Activity> Write out each line of the entries below that holds the word "toothbrush".

Data to process section start

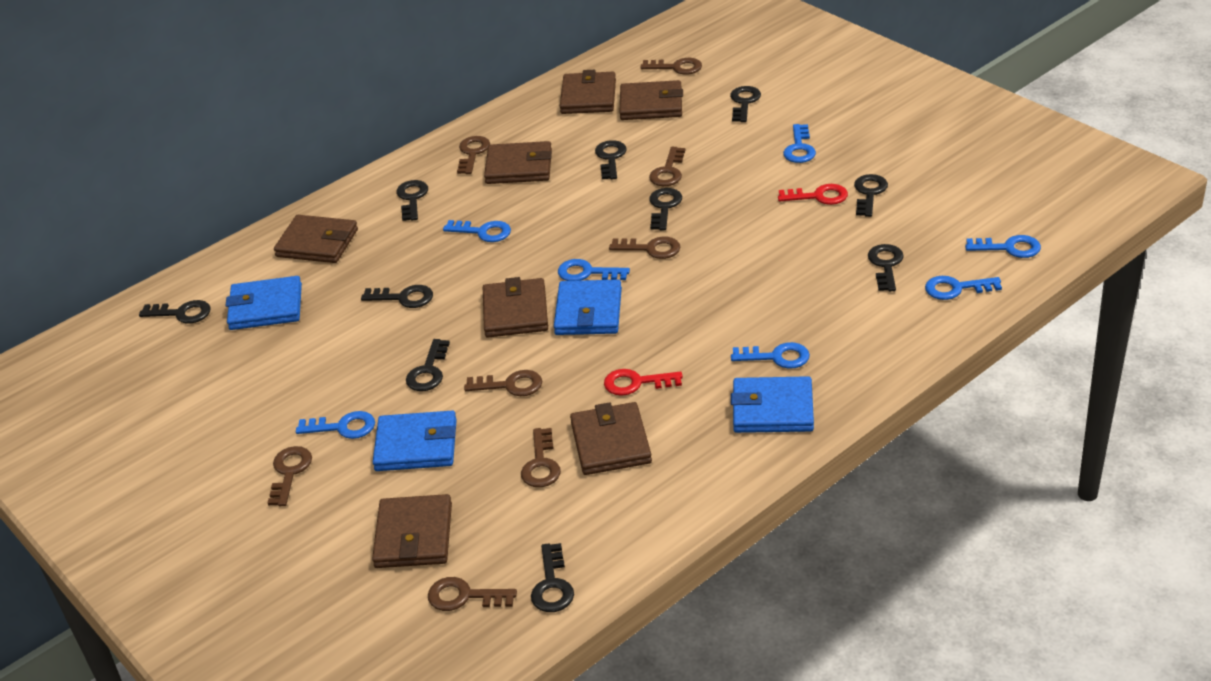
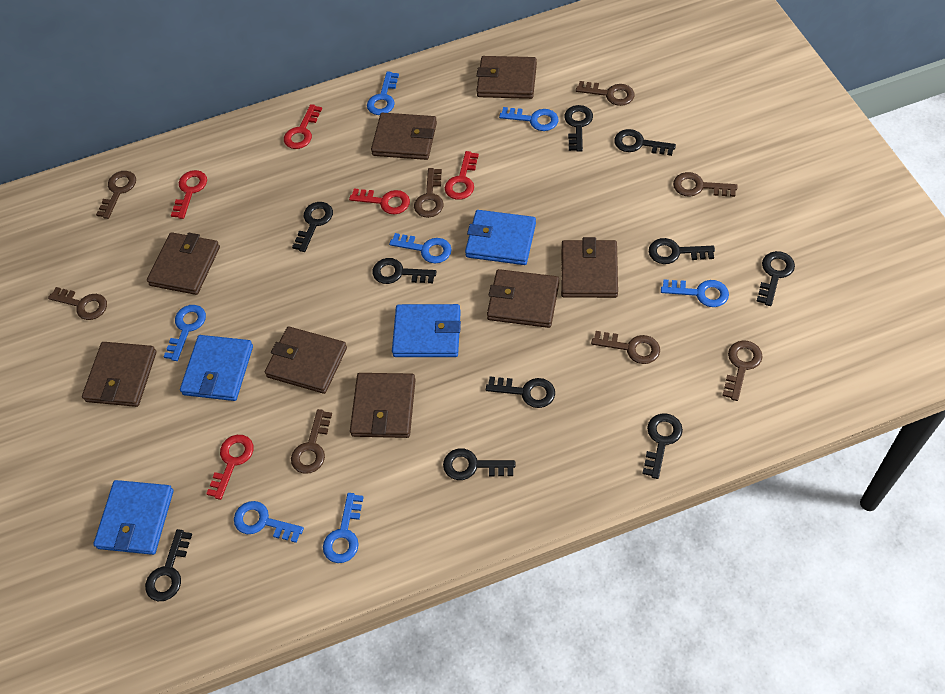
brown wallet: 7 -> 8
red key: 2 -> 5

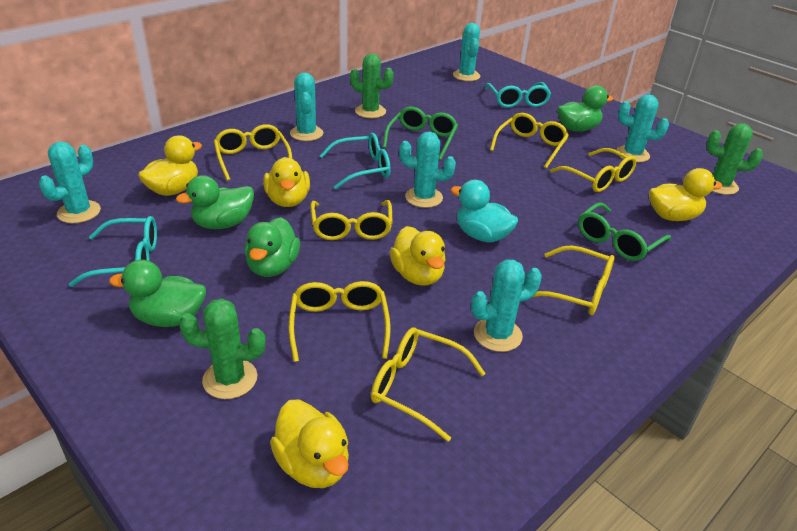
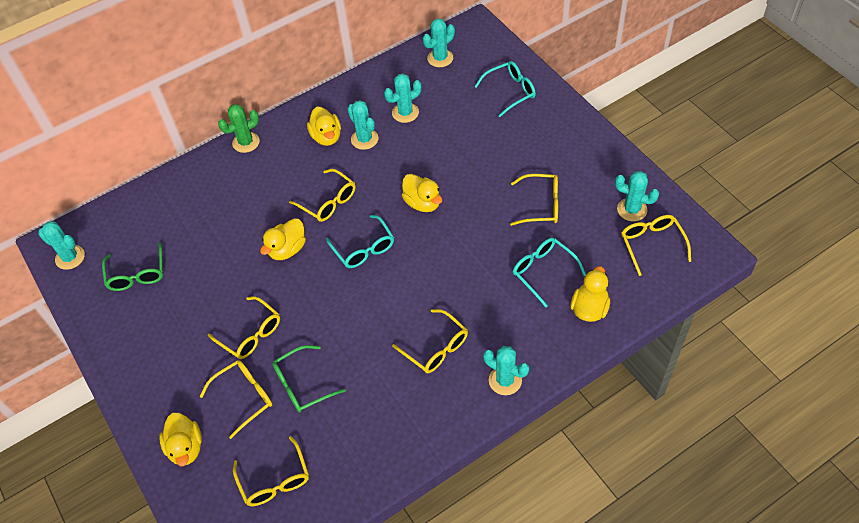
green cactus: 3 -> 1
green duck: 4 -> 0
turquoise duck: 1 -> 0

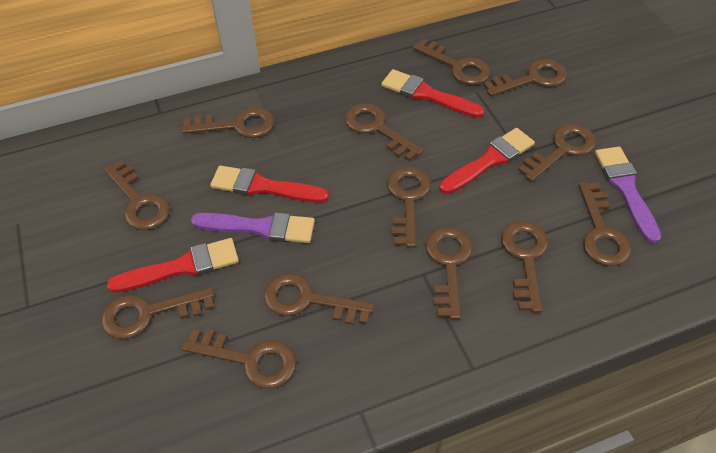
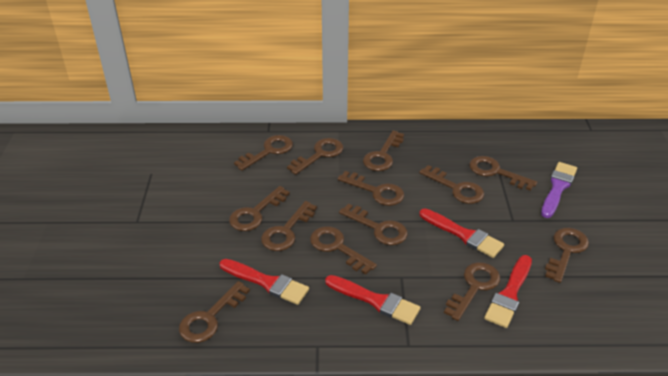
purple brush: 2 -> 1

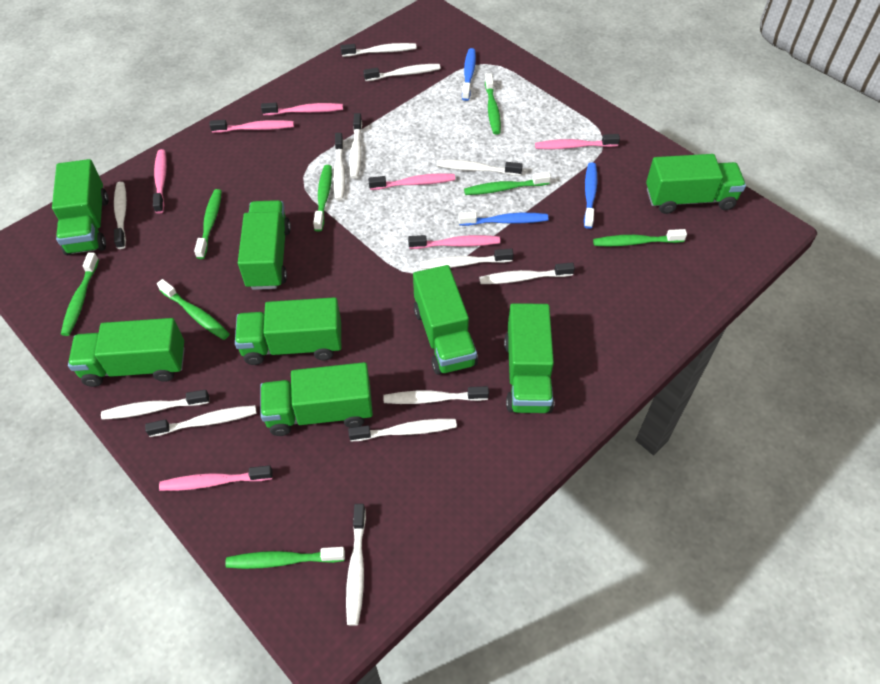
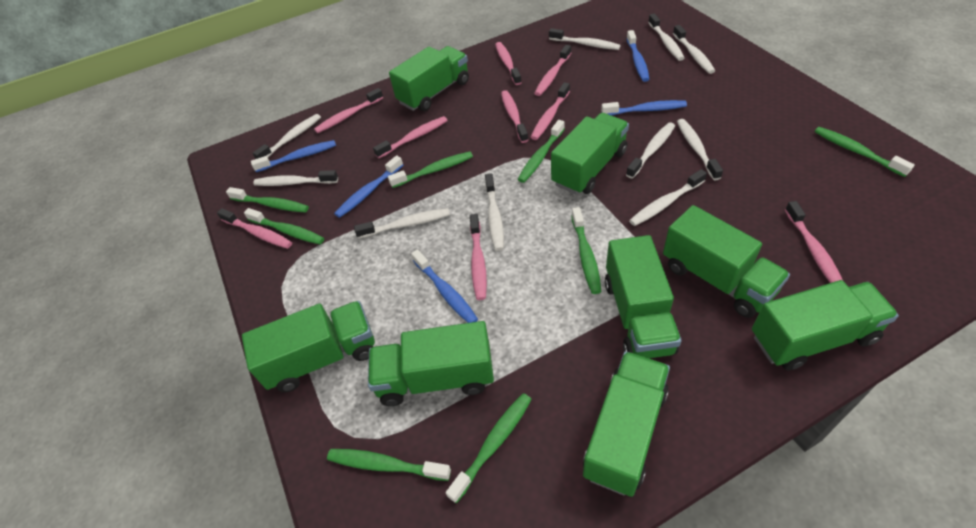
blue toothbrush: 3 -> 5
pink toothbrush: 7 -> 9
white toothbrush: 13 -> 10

Data to process section end

Response to the task>
blue toothbrush: 3 -> 5
pink toothbrush: 7 -> 9
white toothbrush: 13 -> 10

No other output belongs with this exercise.